■ **TASK**
Within the records, find every line that includes the word "star" and copy it.

** Opening EXCERPTED DATA block **

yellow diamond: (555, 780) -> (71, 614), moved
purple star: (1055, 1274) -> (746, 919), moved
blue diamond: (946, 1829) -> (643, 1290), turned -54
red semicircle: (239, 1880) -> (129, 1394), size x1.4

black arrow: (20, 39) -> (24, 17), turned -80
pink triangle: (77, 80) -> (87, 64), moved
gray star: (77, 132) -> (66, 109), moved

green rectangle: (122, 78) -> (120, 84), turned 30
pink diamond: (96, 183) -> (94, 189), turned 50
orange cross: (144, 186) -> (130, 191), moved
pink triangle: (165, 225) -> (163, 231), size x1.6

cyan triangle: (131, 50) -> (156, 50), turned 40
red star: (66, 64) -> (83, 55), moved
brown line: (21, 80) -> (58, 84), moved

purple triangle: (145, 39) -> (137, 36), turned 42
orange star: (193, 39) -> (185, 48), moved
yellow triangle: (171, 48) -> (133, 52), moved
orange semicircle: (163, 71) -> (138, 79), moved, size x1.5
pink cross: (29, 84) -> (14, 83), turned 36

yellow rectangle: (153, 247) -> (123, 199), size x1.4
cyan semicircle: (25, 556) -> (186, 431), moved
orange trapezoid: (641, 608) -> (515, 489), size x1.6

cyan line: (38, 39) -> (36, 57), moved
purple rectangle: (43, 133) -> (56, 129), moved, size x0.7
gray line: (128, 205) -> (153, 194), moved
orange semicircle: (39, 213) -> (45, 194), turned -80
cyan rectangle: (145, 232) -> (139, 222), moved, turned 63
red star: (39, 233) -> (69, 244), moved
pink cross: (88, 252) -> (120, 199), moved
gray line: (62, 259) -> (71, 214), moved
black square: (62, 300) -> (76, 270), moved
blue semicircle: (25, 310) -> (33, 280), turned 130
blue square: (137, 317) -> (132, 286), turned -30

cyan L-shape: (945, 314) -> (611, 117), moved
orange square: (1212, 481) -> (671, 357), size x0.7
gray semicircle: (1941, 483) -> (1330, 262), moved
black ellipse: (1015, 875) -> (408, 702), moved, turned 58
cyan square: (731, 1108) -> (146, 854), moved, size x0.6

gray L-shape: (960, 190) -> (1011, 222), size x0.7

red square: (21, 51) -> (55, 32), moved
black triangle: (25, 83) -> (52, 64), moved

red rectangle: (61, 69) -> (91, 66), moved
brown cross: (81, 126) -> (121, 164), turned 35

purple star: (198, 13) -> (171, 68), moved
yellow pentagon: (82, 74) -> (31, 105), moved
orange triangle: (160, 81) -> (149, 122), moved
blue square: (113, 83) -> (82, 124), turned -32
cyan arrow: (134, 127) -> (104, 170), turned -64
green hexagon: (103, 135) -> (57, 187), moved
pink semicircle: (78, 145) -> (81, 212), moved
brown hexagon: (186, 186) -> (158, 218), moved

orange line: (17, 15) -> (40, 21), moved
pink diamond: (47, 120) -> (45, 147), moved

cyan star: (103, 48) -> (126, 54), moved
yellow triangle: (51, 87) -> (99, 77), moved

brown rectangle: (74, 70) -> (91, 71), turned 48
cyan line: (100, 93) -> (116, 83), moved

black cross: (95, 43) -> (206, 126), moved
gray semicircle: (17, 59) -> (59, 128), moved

** Closing EXCERPTED DATA block **

■ **REPLY**
purple star: (1055, 1274) -> (746, 919), moved
gray star: (77, 132) -> (66, 109), moved
red star: (66, 64) -> (83, 55), moved
orange star: (193, 39) -> (185, 48), moved
red star: (39, 233) -> (69, 244), moved
purple star: (198, 13) -> (171, 68), moved
cyan star: (103, 48) -> (126, 54), moved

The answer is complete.